(Exercise) Copy each line of the entries beneath that contains the word "slope".

═══

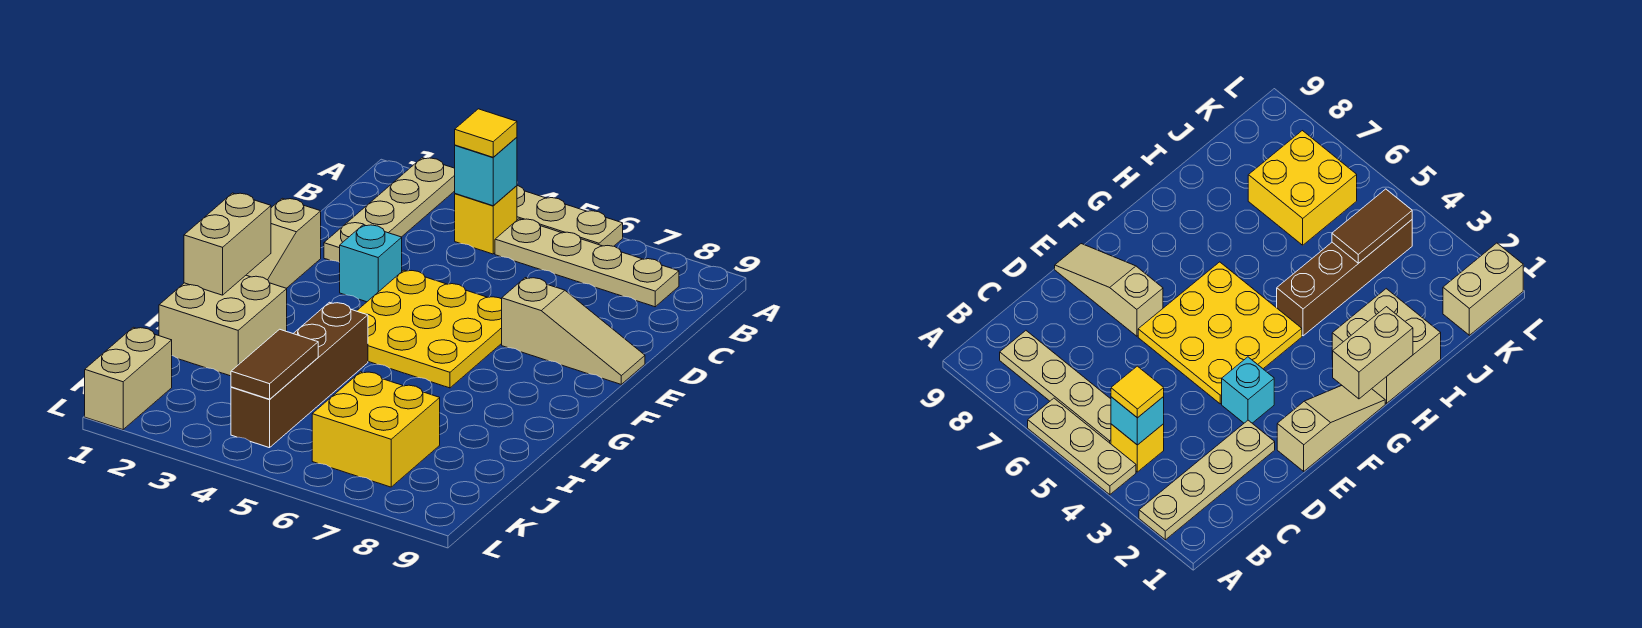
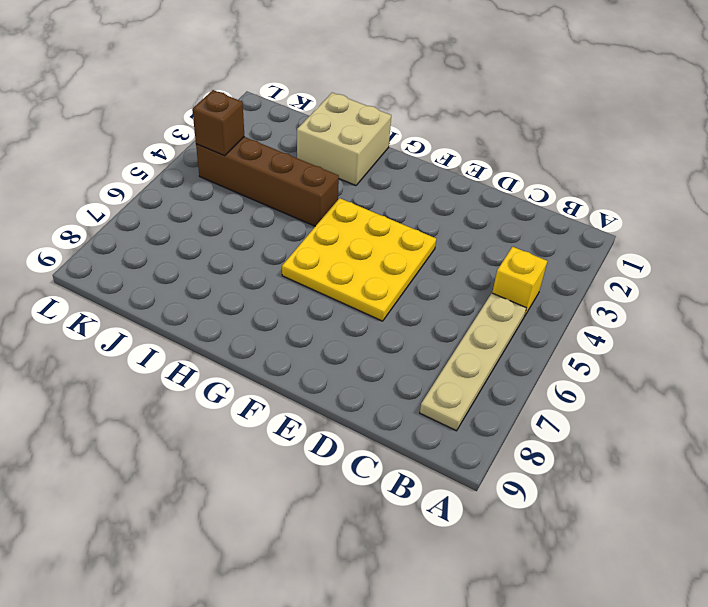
brown brick K4 level 2 -> brown tile J4:K4 level 2
none -> tan plate A2:D2 level 1
none -> tan plate A4:A6 level 1
none -> tan slope E1:G1 level 1 top E

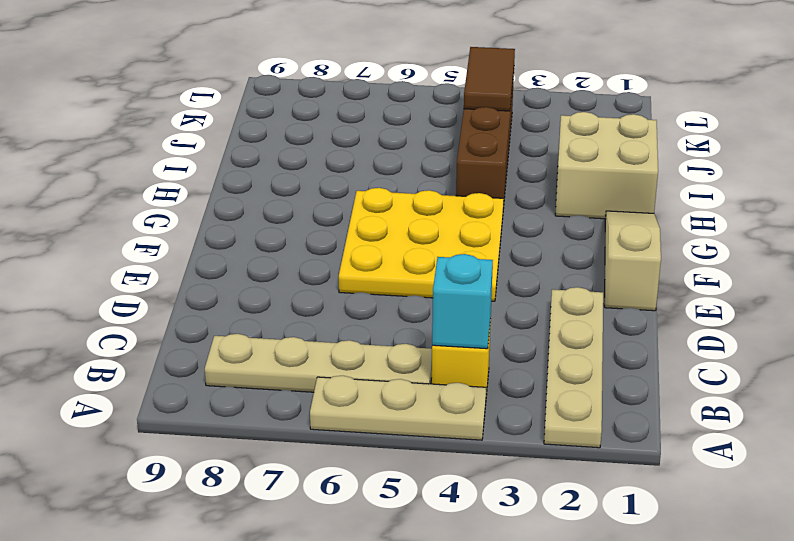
none -> cyan brick E3 level 1
none -> tan slope E7:E9 level 1 top 7
none -> yellow brick J6:K7 level 1

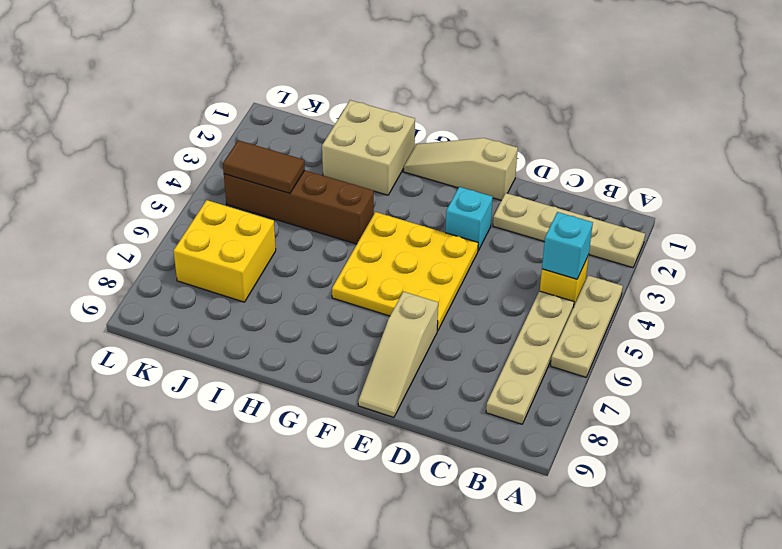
none -> tan brick K1:L1 level 1
none -> tan brick G1:H1 level 2
none -> yellow tile B4 level 3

═══

(Expected output)
none -> tan slope E1:G1 level 1 top E
none -> tan slope E7:E9 level 1 top 7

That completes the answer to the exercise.